◆ **DIRECTIONS FOR THIS TASK**
Check each line of the listing below for the string "minus", and give only how many lines hold it.

◆ **MATERIAL PROVIDED**

┌──

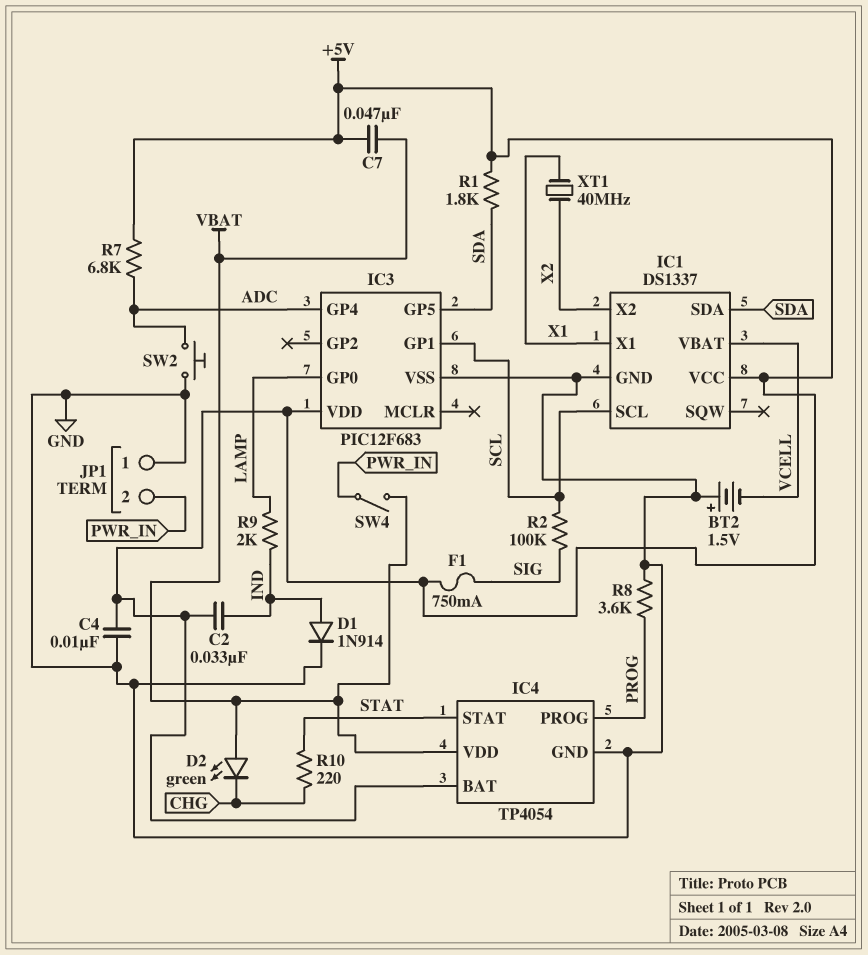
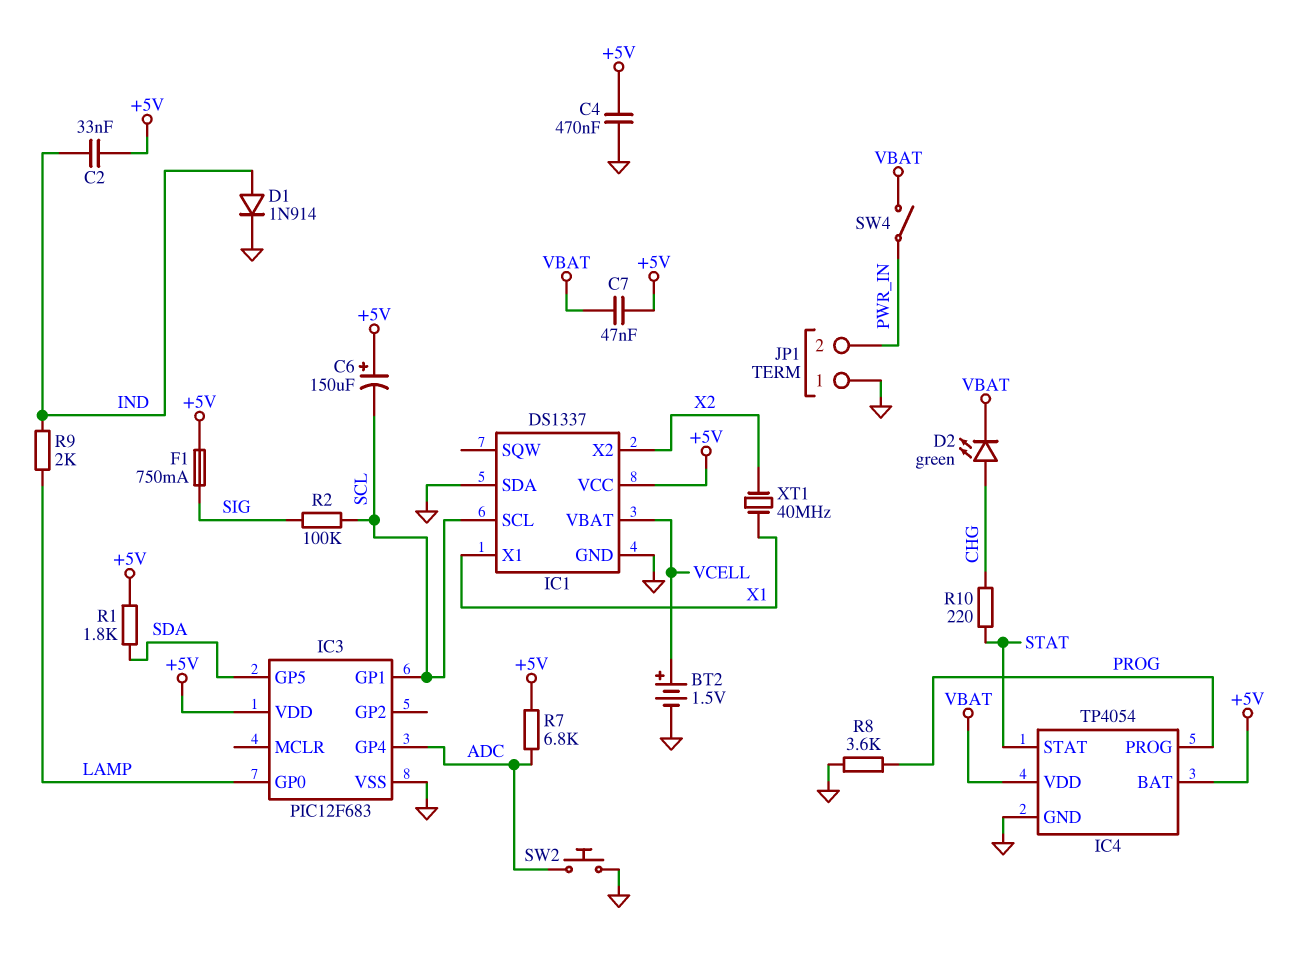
BT2: 1.5V (plus GND, minus VCELL) -> 1.5V (plus VCELL, minus GND)
C4: 10nF (+5V, GND) -> 470nF (+5V, GND)
C6: none -> 150uF (plus +5V, minus SCL)
D2: LED green (A VBAT, K CHG) -> LED green (A CHG, K VBAT)
IC1 pin SDA: SDA -> GND

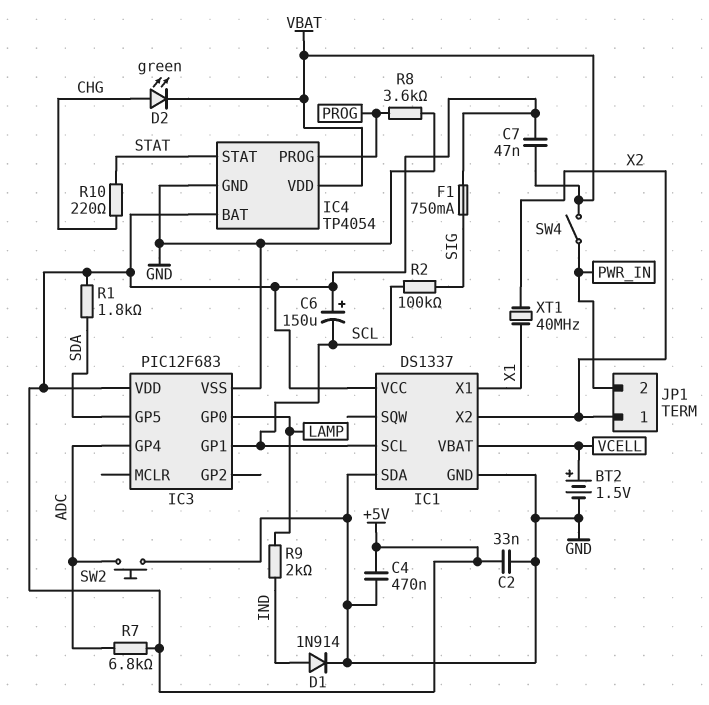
C2: 33nF (+5V, IND) -> 33nF (+5V, GND)
JP1 pin 1: GND -> X2

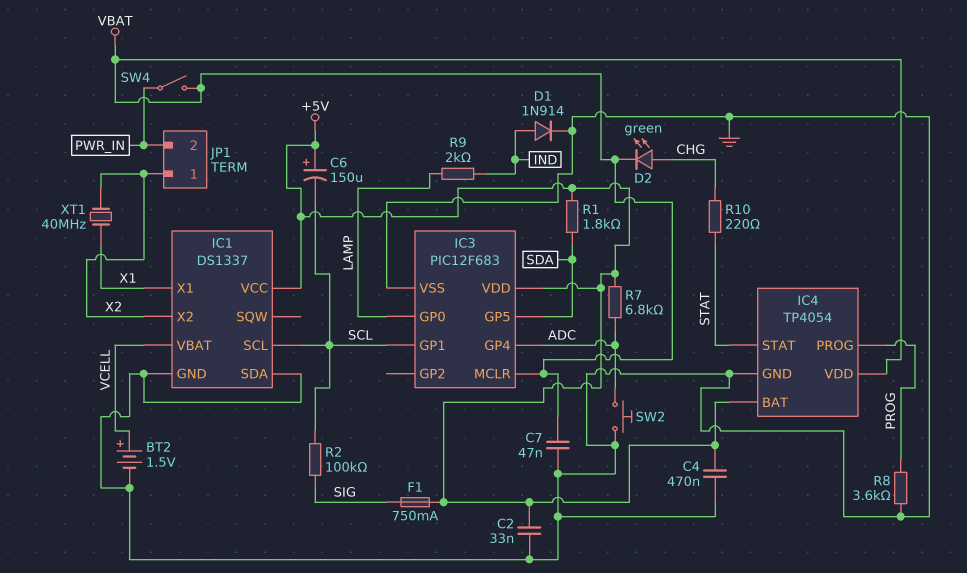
C7: 47nF (+5V, VBAT) -> 47nF (GND, VBAT)
IC3 pin MCLR: none -> VBAT

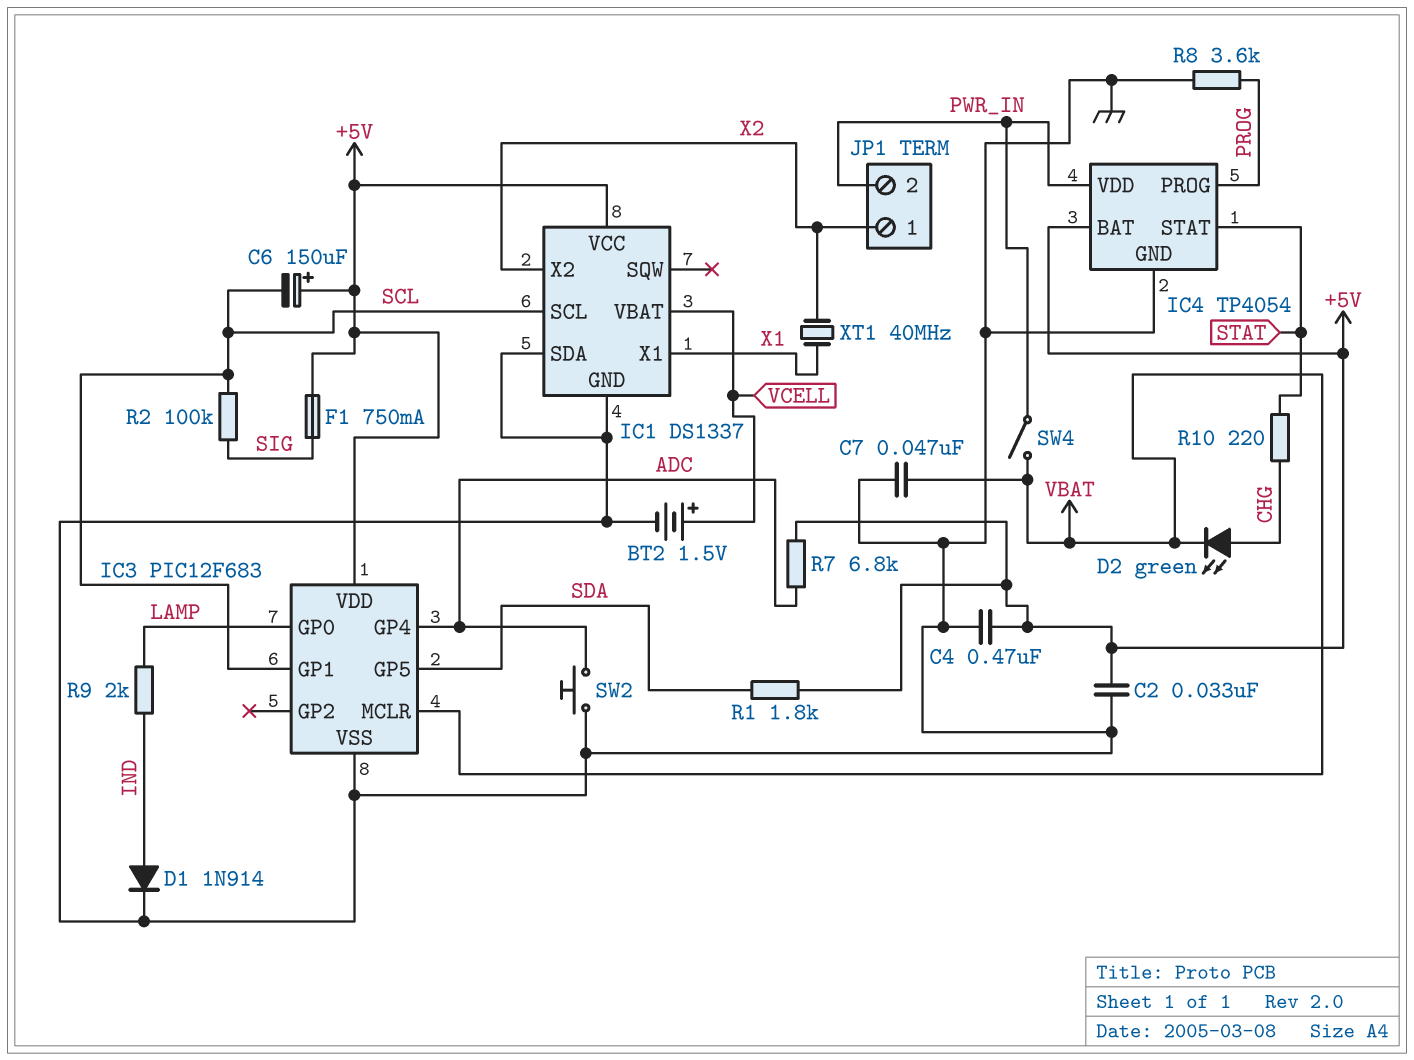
IC4 pin VDD: VBAT -> PWR_IN

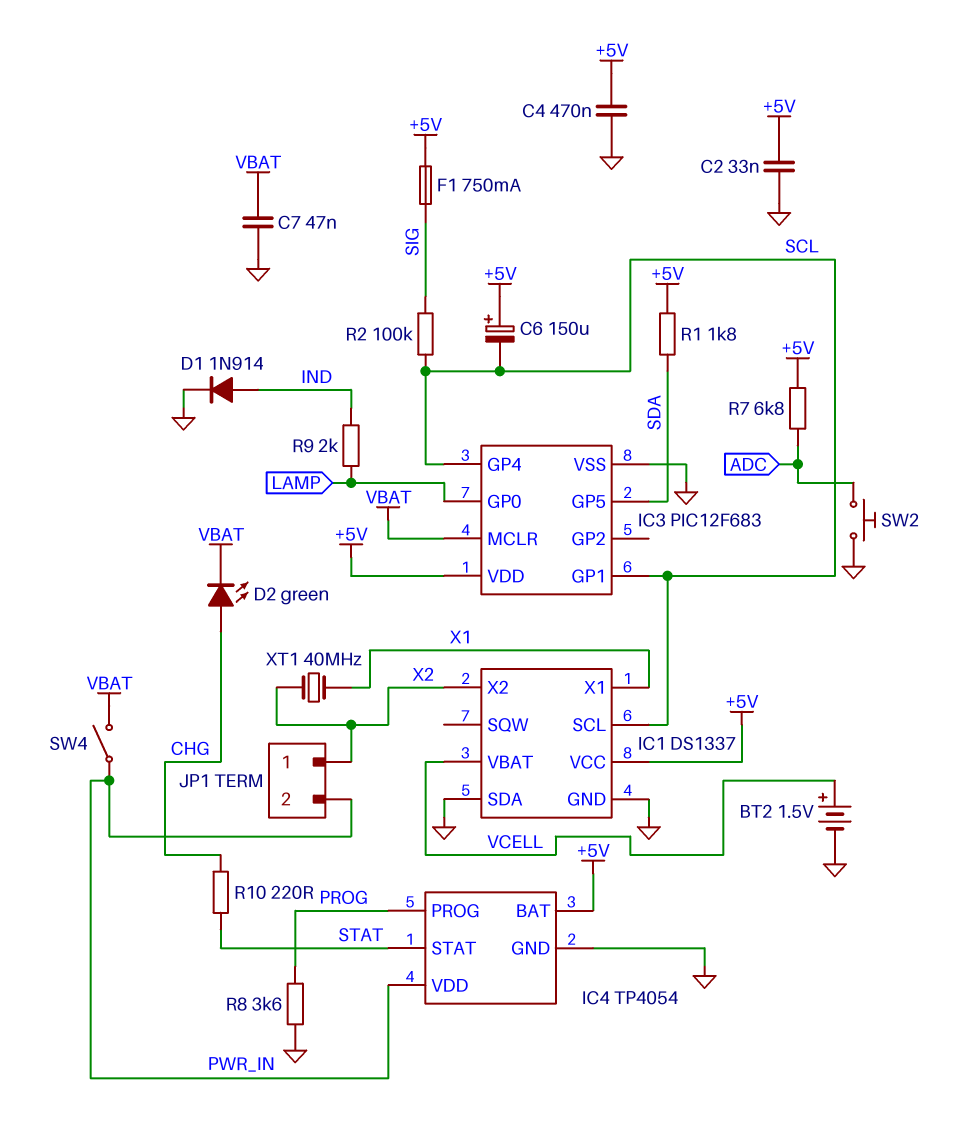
IC3 pin GP4: ADC -> SCL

└──

◆ **OUTPUT BELOW**
2